+++ Material provided

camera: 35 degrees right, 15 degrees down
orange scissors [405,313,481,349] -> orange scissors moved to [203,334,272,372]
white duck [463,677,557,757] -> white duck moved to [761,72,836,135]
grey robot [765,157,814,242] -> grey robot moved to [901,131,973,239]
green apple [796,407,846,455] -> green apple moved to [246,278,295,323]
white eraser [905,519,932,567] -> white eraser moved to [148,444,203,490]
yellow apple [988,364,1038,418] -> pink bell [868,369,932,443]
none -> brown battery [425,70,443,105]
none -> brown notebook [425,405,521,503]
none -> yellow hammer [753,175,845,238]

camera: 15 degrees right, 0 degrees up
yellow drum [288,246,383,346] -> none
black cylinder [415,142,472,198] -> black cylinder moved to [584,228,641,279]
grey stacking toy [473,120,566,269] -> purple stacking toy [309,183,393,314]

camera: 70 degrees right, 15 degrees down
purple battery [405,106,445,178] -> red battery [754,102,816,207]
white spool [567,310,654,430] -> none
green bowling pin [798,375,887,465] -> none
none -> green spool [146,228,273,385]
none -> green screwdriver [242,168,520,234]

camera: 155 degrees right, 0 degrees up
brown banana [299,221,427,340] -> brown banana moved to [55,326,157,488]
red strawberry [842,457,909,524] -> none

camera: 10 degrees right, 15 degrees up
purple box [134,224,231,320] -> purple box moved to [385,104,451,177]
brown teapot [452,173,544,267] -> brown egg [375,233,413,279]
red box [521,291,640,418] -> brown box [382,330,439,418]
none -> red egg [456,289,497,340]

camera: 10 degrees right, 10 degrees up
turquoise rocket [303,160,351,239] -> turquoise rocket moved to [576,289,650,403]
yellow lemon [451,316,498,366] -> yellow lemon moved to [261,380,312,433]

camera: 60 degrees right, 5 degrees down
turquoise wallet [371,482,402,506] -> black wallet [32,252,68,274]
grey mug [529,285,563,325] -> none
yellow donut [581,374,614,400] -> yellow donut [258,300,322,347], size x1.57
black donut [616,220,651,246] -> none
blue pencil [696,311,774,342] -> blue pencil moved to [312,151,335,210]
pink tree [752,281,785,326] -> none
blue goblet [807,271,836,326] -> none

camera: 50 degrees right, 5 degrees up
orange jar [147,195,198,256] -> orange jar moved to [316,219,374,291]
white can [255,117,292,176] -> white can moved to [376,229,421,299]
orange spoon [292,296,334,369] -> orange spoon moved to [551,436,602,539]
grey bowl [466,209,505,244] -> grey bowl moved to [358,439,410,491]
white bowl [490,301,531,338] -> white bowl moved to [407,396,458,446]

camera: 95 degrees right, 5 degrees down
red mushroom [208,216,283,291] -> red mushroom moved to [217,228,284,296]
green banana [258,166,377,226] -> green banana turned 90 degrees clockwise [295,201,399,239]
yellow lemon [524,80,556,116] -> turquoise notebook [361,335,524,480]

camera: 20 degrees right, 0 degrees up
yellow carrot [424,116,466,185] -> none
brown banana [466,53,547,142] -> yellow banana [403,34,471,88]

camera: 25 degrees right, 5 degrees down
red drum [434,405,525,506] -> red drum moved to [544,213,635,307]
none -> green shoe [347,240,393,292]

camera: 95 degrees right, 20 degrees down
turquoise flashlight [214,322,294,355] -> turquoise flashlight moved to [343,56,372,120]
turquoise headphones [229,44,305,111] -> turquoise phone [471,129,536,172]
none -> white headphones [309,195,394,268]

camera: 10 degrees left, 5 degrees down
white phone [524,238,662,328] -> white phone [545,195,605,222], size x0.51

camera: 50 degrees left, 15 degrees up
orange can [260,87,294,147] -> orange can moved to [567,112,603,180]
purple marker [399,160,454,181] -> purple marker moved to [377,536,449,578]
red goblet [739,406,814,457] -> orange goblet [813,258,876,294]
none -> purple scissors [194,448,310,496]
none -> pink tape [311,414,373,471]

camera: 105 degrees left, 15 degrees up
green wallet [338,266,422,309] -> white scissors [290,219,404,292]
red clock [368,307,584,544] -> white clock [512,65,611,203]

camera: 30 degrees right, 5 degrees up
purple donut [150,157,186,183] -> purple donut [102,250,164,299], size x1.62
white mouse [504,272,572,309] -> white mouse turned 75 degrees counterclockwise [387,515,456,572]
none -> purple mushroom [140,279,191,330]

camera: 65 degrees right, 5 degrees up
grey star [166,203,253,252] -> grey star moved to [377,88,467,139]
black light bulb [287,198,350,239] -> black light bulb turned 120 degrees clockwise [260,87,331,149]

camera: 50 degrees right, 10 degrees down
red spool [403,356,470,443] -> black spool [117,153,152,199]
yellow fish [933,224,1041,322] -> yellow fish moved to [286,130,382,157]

++++++

Repeat, exactly as they stand above, the lines from the line with "orange jar [147,195,198,256]" to the line with "orange can [260,87,294,147]", both lines included.

orange jar [147,195,198,256] -> orange jar moved to [316,219,374,291]
white can [255,117,292,176] -> white can moved to [376,229,421,299]
orange spoon [292,296,334,369] -> orange spoon moved to [551,436,602,539]
grey bowl [466,209,505,244] -> grey bowl moved to [358,439,410,491]
white bowl [490,301,531,338] -> white bowl moved to [407,396,458,446]

camera: 95 degrees right, 5 degrees down
red mushroom [208,216,283,291] -> red mushroom moved to [217,228,284,296]
green banana [258,166,377,226] -> green banana turned 90 degrees clockwise [295,201,399,239]
yellow lemon [524,80,556,116] -> turquoise notebook [361,335,524,480]

camera: 20 degrees right, 0 degrees up
yellow carrot [424,116,466,185] -> none
brown banana [466,53,547,142] -> yellow banana [403,34,471,88]

camera: 25 degrees right, 5 degrees down
red drum [434,405,525,506] -> red drum moved to [544,213,635,307]
none -> green shoe [347,240,393,292]

camera: 95 degrees right, 20 degrees down
turquoise flashlight [214,322,294,355] -> turquoise flashlight moved to [343,56,372,120]
turquoise headphones [229,44,305,111] -> turquoise phone [471,129,536,172]
none -> white headphones [309,195,394,268]

camera: 10 degrees left, 5 degrees down
white phone [524,238,662,328] -> white phone [545,195,605,222], size x0.51

camera: 50 degrees left, 15 degrees up
orange can [260,87,294,147] -> orange can moved to [567,112,603,180]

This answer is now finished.